Starting with the first line of the listing, quote each line exactly until and including the one with "fresa/rosa [475,662,519,710] => nothing", leaving pictures out.

[Opening The records section]

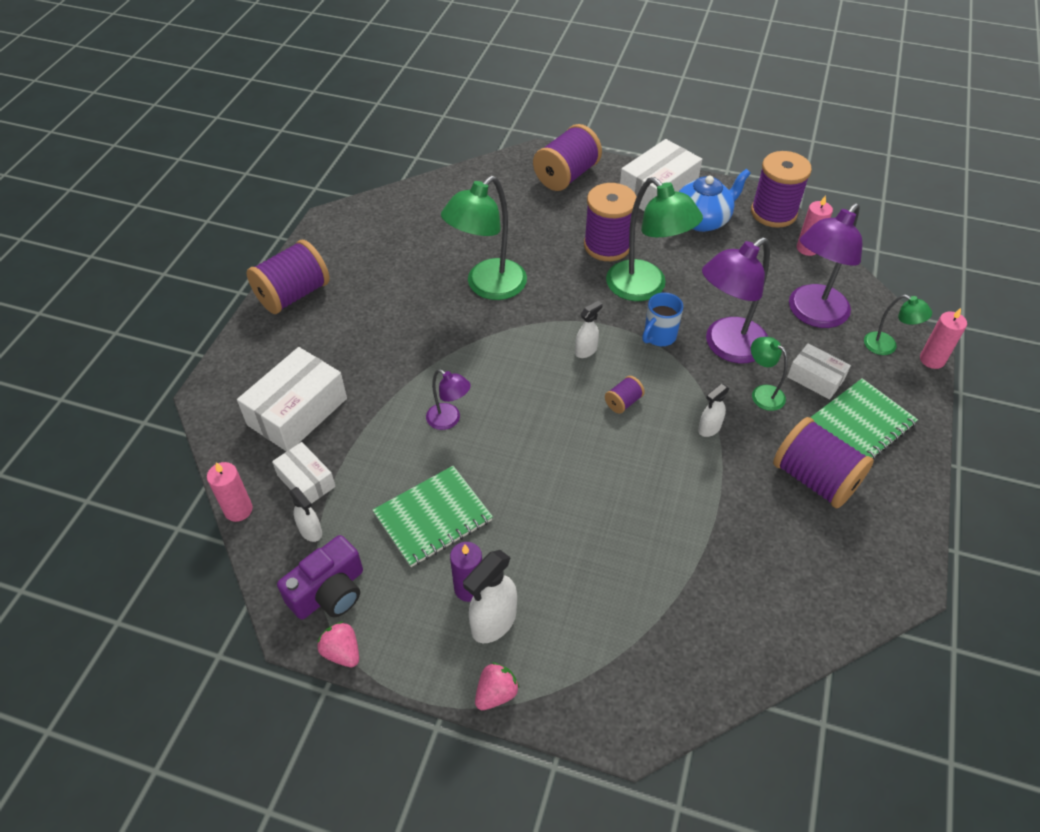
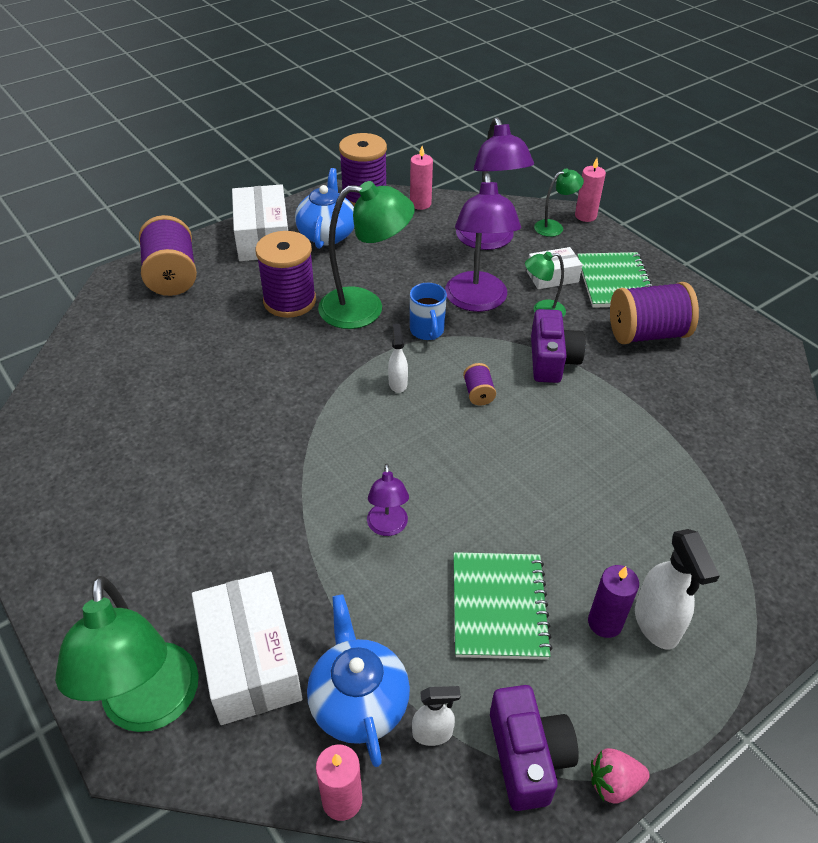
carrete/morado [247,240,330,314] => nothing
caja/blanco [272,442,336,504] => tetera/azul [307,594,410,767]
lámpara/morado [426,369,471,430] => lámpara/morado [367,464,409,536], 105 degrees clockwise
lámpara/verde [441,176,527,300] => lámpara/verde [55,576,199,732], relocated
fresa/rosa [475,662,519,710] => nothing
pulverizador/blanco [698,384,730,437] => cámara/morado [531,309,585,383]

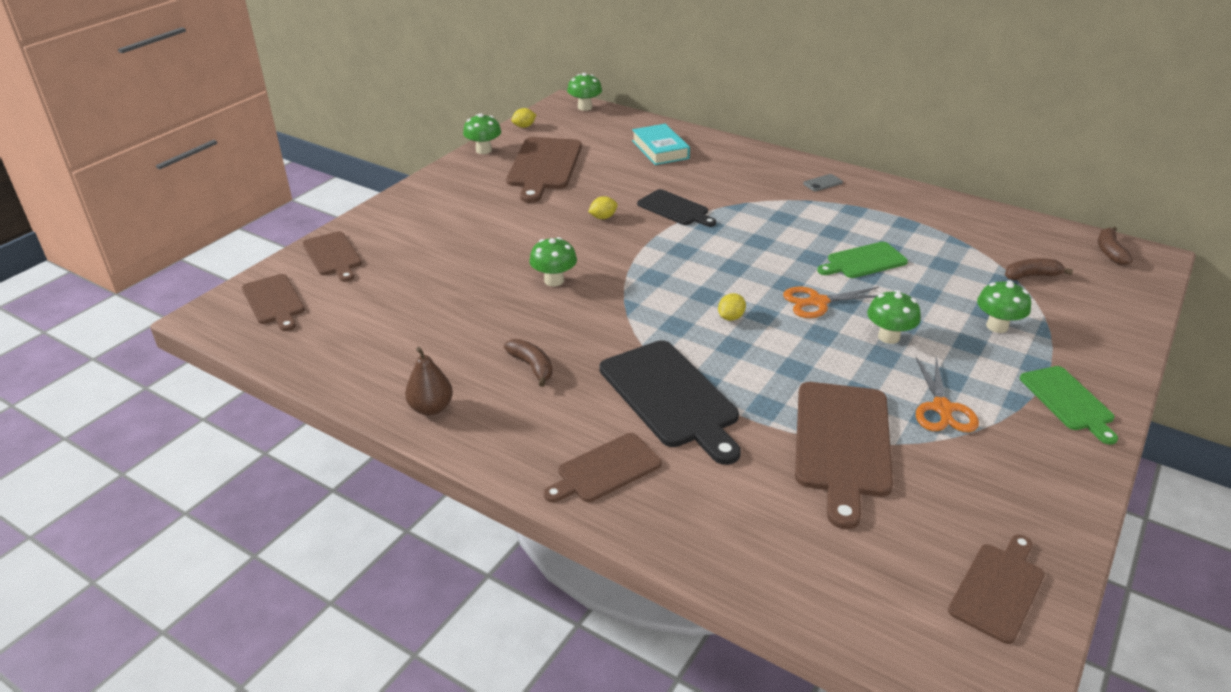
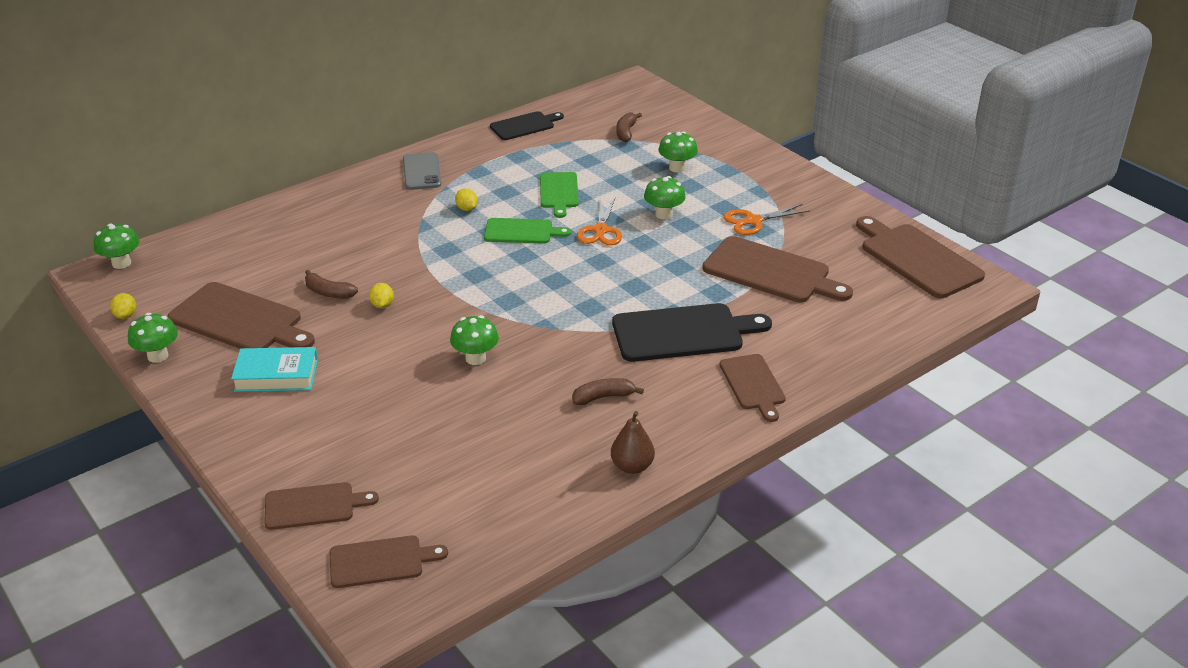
libro/turquesa [632,124,690,165] => libro/turquesa [231,347,318,392], relocated
tabla de cortar/negro [637,189,716,227] => tabla de cortar/negro [490,111,564,140], relocated
limón/amarillo [718,293,746,321] => limón/amarillo [455,188,478,211], relocated
móvil/gris [803,174,843,191] => móvil/gris [403,152,441,190], x1.77
tijeras/naranja [916,357,979,432] => tijeras/naranja [723,204,810,235], 135 degrees clockwise
tabla de cortar/marrón [948,535,1045,644] => tabla de cortar/marrón [856,216,985,298], x1.66
tabla de cortar/verde [1020,366,1118,445] => tabla de cortar/verde [484,218,571,244], relocated
plátano/marrón [1098,227,1133,265] => plátano/marrón [305,270,358,299], relocated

[Closing The records section]

■ Answer space:
carrete/morado [247,240,330,314] => nothing
caja/blanco [272,442,336,504] => tetera/azul [307,594,410,767]
lámpara/morado [426,369,471,430] => lámpara/morado [367,464,409,536], 105 degrees clockwise
lámpara/verde [441,176,527,300] => lámpara/verde [55,576,199,732], relocated
fresa/rosa [475,662,519,710] => nothing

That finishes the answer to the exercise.